Required action - Please reproduce all the data exactly as written and omit the pictures.

Provided material -
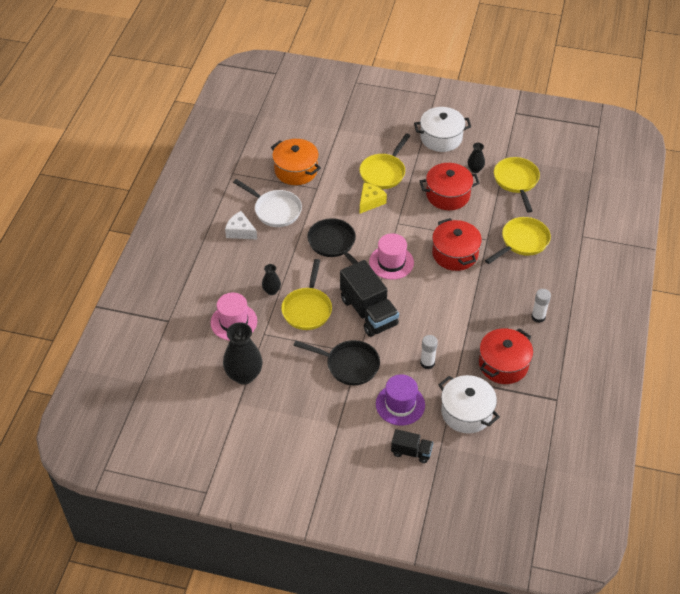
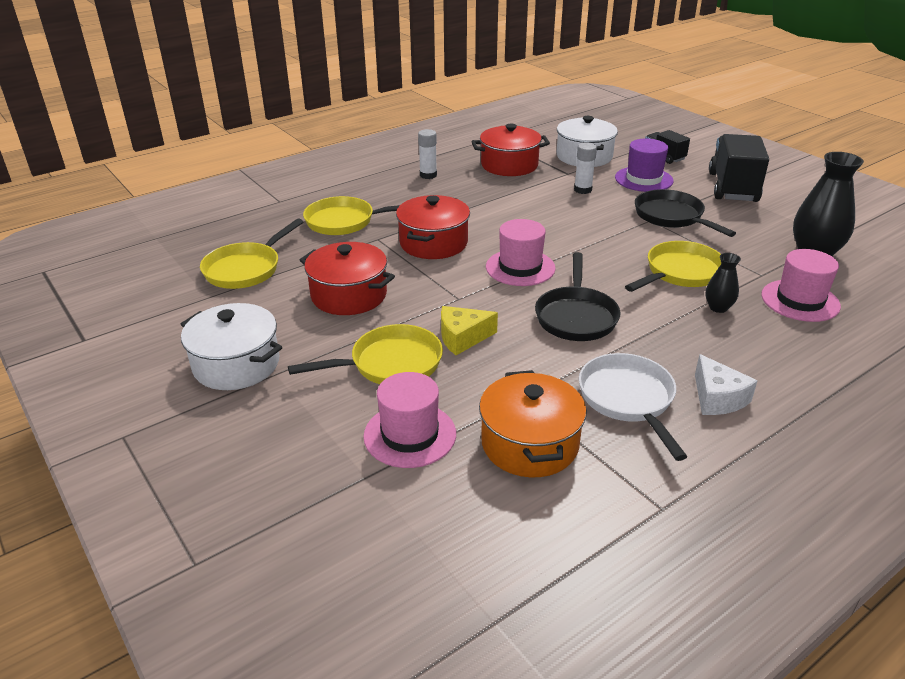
camera: 140 degrees left, 15 degrees down
(341, 150) = (410, 435): none -> pink hat
(368, 312) = (603, 242): black truck -> black truck (732, 187)
(475, 169) = (267, 304): black vase -> none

Solution to this exercise -
camera: 140 degrees left, 15 degrees down
(341, 150) = (410, 435): none -> pink hat
(368, 312) = (603, 242): black truck -> black truck (732, 187)
(475, 169) = (267, 304): black vase -> none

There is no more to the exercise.